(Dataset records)

━━━

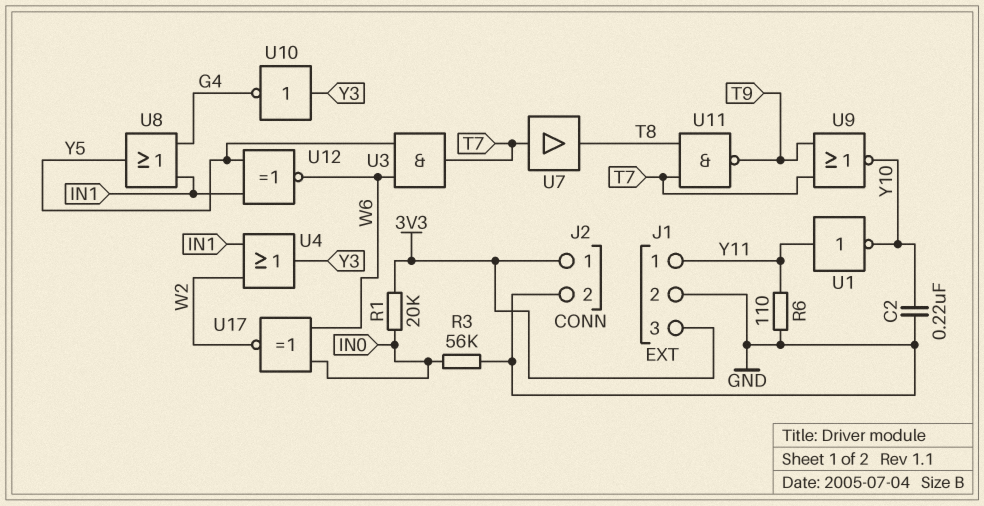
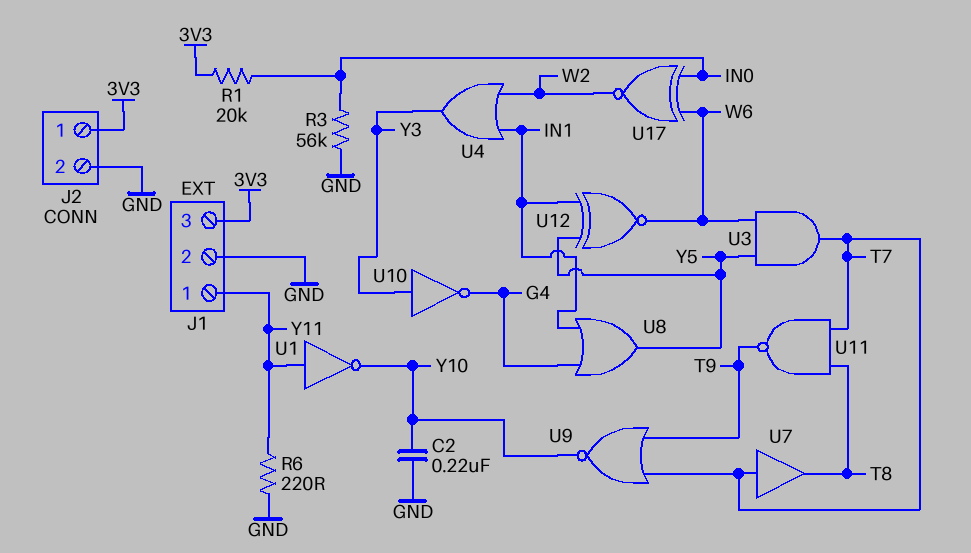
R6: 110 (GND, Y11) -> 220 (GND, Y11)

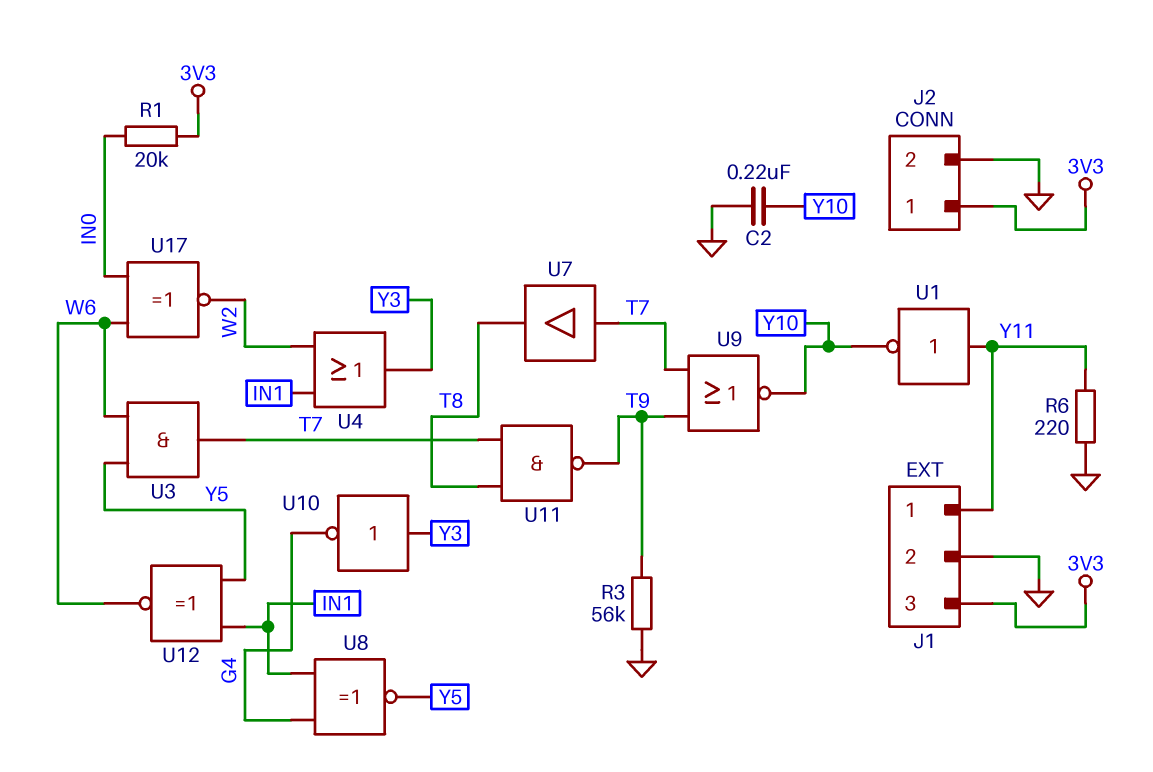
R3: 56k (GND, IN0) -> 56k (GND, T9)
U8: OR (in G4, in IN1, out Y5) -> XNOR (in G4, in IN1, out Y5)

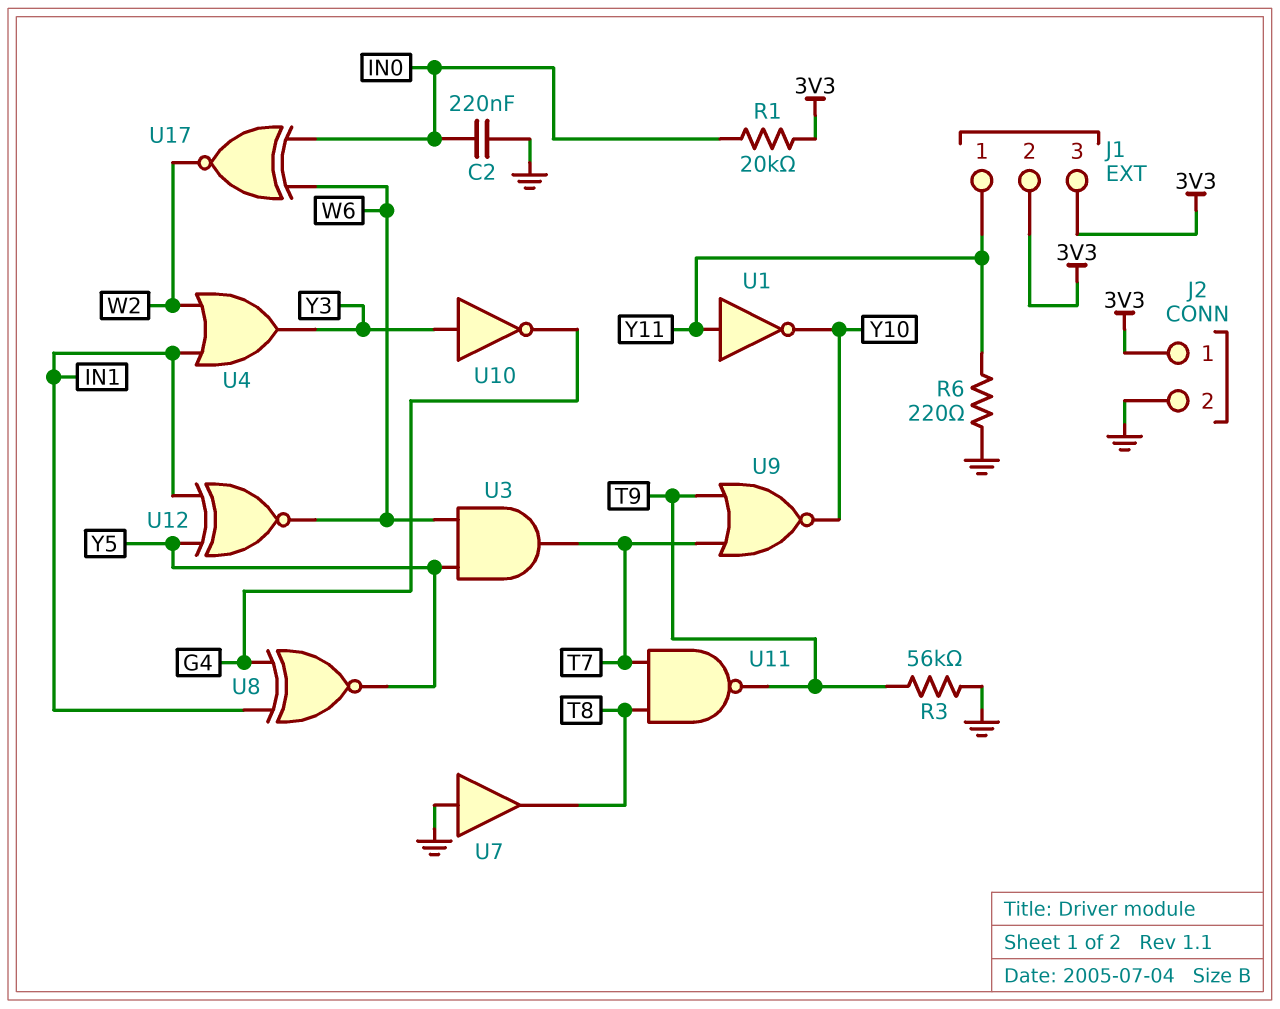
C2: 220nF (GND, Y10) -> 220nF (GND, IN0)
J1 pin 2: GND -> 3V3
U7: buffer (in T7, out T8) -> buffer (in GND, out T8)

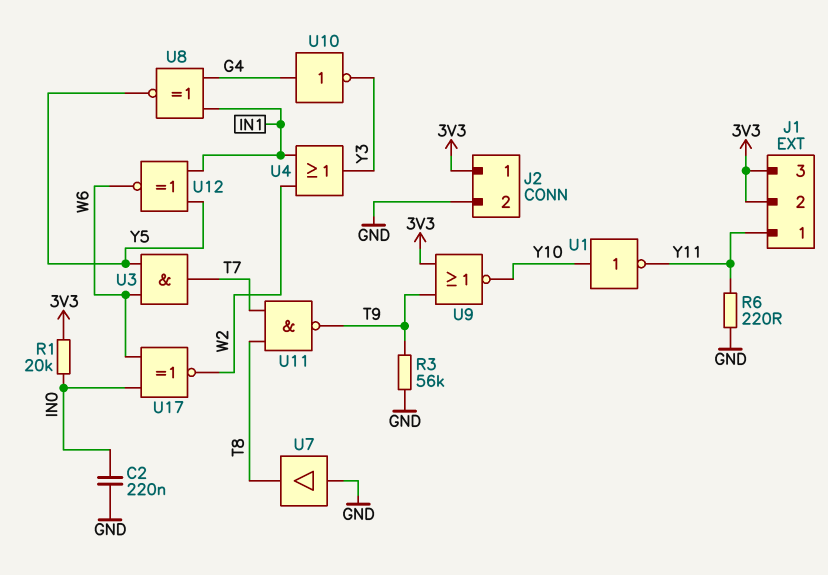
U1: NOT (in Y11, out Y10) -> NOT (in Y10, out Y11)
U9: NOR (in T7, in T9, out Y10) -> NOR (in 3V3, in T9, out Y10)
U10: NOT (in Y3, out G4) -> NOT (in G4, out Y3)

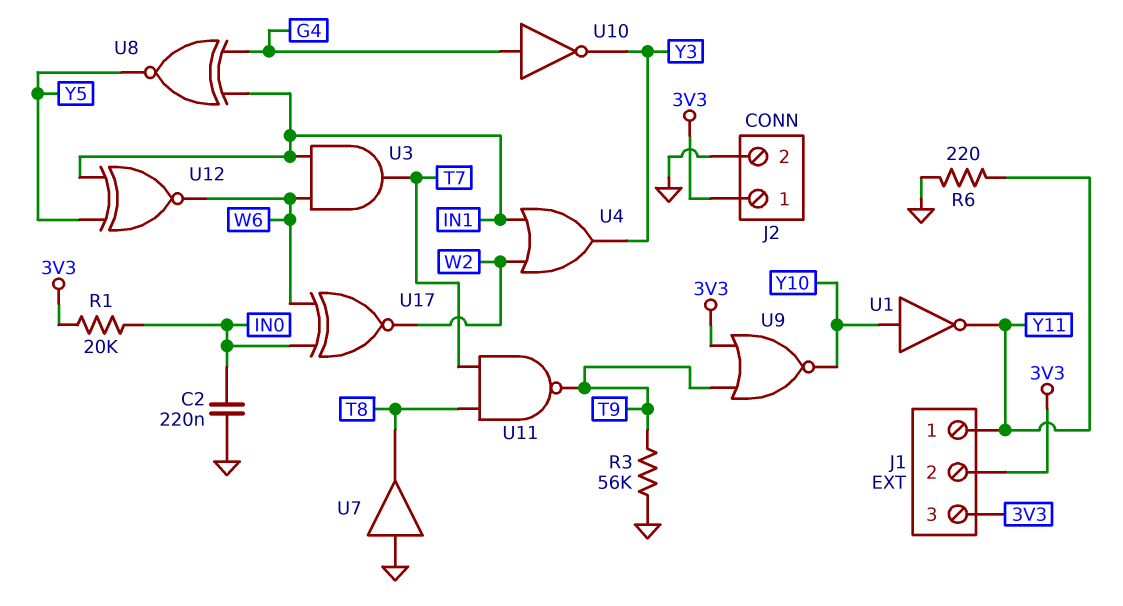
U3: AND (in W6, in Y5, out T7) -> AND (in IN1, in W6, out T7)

━━━

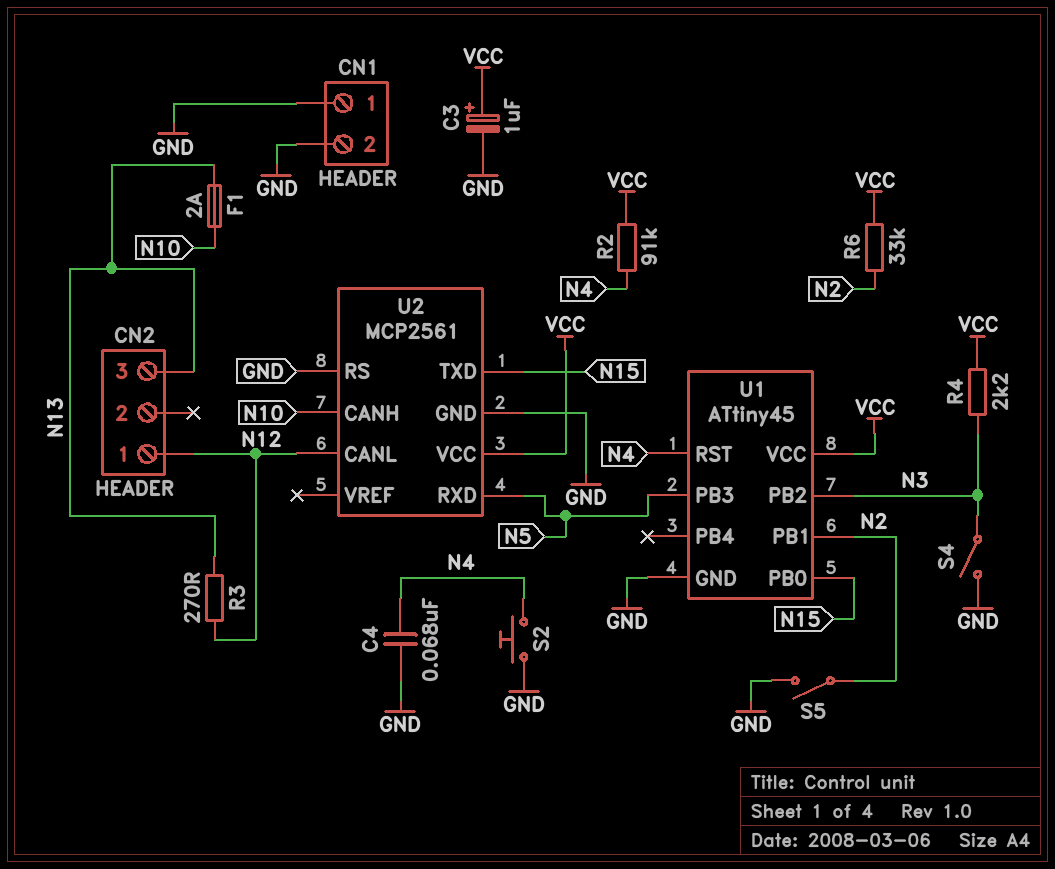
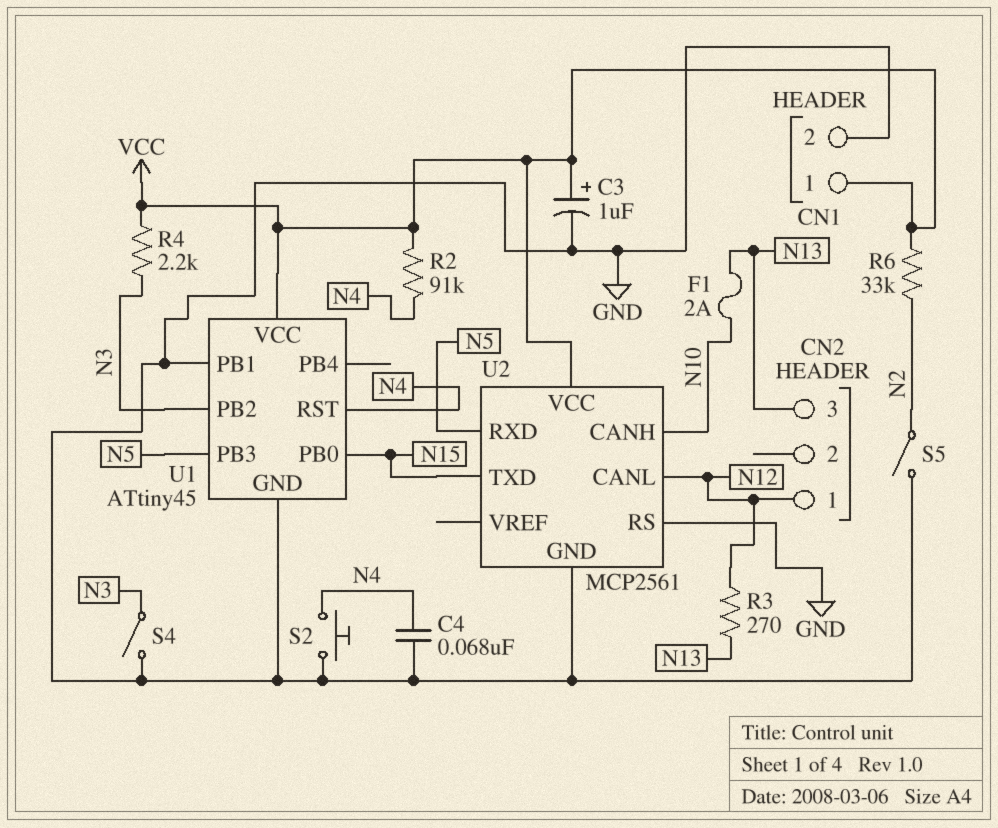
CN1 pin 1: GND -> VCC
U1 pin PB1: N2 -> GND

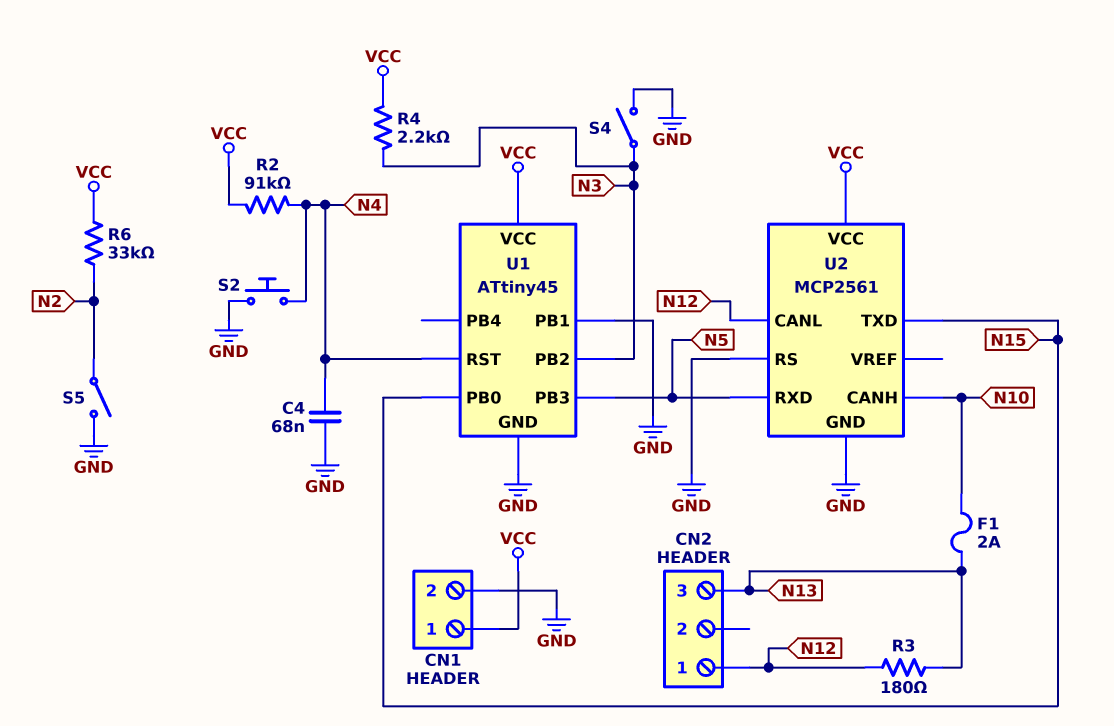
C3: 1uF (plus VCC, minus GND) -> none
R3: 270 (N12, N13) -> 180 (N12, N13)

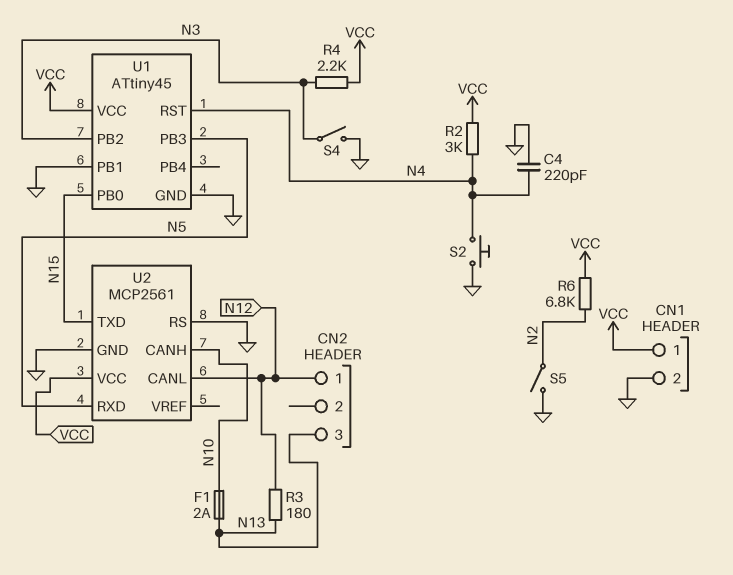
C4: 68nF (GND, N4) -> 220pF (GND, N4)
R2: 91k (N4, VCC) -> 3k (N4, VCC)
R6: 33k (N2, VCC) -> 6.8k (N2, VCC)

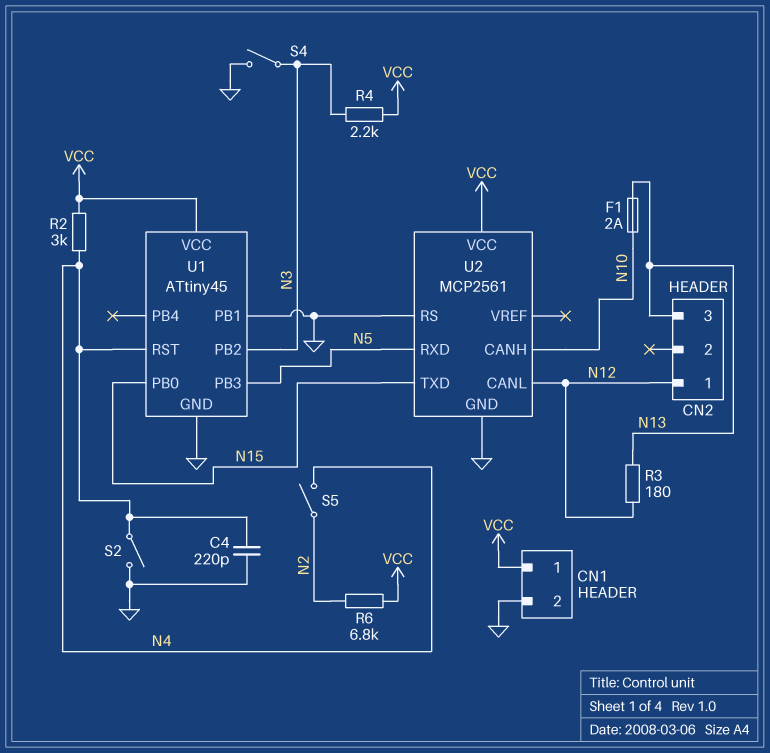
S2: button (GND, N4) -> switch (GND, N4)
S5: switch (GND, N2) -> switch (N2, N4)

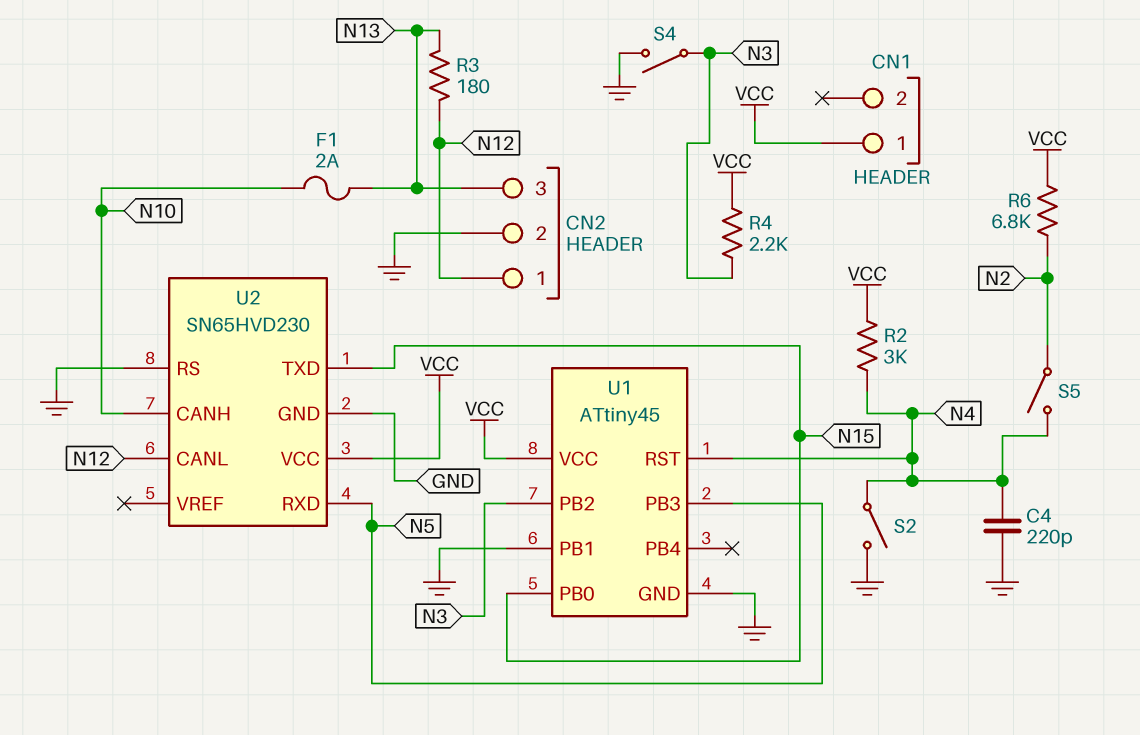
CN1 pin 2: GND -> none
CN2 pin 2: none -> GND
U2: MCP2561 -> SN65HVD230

━━━

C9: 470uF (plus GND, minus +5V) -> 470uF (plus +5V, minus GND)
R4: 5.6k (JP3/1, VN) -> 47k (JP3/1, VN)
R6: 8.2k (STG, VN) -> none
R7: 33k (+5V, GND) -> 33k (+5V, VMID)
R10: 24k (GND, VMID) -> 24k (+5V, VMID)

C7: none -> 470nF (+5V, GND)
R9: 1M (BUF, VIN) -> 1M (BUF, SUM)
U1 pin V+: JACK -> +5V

━━━

• _Activity_
Reproduce the lines of the entries above from the one with "C9: 470uF (plus" to the one with "U1 pin V+: JACK -> +5V", both included, exactly and without any other line.

• _Result_
C9: 470uF (plus GND, minus +5V) -> 470uF (plus +5V, minus GND)
R4: 5.6k (JP3/1, VN) -> 47k (JP3/1, VN)
R6: 8.2k (STG, VN) -> none
R7: 33k (+5V, GND) -> 33k (+5V, VMID)
R10: 24k (GND, VMID) -> 24k (+5V, VMID)

C7: none -> 470nF (+5V, GND)
R9: 1M (BUF, VIN) -> 1M (BUF, SUM)
U1 pin V+: JACK -> +5V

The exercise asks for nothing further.